-- Data start --

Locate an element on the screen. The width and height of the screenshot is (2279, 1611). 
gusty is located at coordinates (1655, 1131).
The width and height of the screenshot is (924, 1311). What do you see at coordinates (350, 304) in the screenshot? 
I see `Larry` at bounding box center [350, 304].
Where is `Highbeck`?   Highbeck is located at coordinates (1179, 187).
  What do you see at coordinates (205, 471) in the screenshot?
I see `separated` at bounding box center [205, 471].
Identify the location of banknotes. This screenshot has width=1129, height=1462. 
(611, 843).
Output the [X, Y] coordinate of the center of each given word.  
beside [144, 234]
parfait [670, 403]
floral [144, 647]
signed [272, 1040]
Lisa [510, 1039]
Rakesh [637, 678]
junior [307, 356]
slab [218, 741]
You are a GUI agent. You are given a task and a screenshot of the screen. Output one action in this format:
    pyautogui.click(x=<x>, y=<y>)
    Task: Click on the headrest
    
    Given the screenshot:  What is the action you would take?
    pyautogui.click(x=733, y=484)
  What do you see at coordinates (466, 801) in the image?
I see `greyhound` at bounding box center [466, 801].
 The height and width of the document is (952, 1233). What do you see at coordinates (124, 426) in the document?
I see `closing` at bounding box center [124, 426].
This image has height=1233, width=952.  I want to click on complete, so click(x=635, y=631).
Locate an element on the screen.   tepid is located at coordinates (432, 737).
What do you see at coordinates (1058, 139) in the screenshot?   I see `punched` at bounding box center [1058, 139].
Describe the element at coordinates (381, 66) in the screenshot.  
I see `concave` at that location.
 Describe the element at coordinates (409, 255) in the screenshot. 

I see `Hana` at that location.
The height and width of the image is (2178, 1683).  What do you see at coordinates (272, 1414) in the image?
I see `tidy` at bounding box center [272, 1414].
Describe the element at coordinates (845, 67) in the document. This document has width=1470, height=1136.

-- Data end --

- [Task details] Starting with the line that contains "Output the [X, Y]" and going on through the end of the material, swap "Describe" for "Identify" and reproduce those lines with everything else unchanged.

- [Exercise response]
Output the [X, Y] coordinate of the center of each given word.  
beside [144, 234]
parfait [670, 403]
floral [144, 647]
signed [272, 1040]
Lisa [510, 1039]
Rakesh [637, 678]
junior [307, 356]
slab [218, 741]
You are a GUI agent. You are given a task and a screenshot of the screen. Output one action in this format:
    pyautogui.click(x=<x>, y=<y>)
    Task: Click on the headrest
    
    Given the screenshot:  What is the action you would take?
    pyautogui.click(x=733, y=484)
  What do you see at coordinates (466, 801) in the image?
I see `greyhound` at bounding box center [466, 801].
 The height and width of the document is (952, 1233). What do you see at coordinates (124, 426) in the document?
I see `closing` at bounding box center [124, 426].
This image has height=1233, width=952.  I want to click on complete, so click(x=635, y=631).
Locate an element on the screen.   tepid is located at coordinates (432, 737).
What do you see at coordinates (1058, 139) in the screenshot?   I see `punched` at bounding box center [1058, 139].
Identify the element at coordinates (381, 66) in the screenshot.  
I see `concave` at that location.
 Identify the element at coordinates (409, 255) in the screenshot. 

I see `Hana` at that location.
The height and width of the image is (2178, 1683).  What do you see at coordinates (272, 1414) in the image?
I see `tidy` at bounding box center [272, 1414].
Identify the element at coordinates (845, 67) in the document. This document has width=1470, height=1136.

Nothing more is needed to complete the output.